§ TASK GOAL
Find the string "dumbbell" in the data, then copy every line where it is found.
== Segment start ==
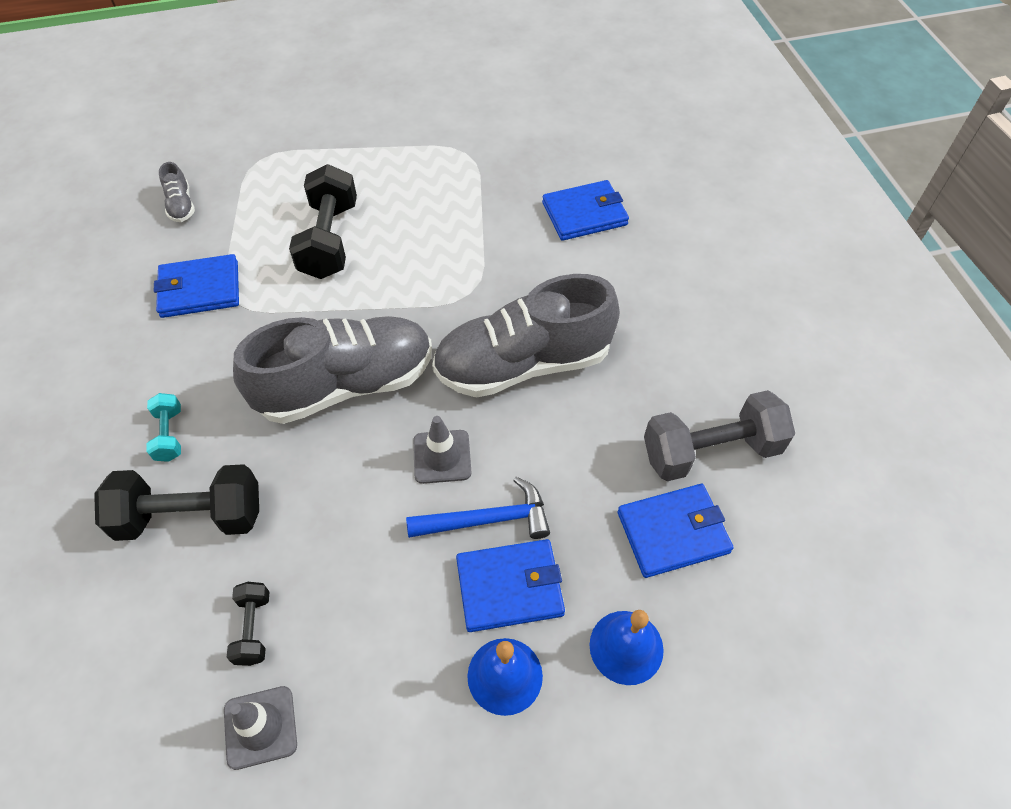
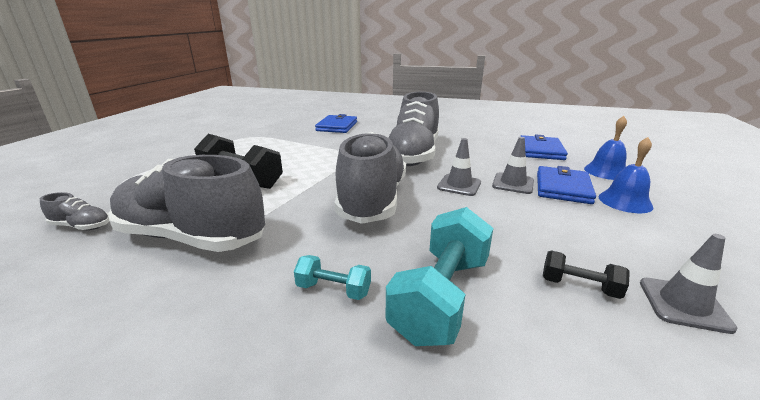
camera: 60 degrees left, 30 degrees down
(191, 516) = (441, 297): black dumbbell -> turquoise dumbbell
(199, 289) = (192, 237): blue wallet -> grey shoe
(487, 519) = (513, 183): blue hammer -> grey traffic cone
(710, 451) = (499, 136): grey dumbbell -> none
== Segment end ==
§ TASK RESPONSE
(191, 516) = (441, 297): black dumbbell -> turquoise dumbbell
(710, 451) = (499, 136): grey dumbbell -> none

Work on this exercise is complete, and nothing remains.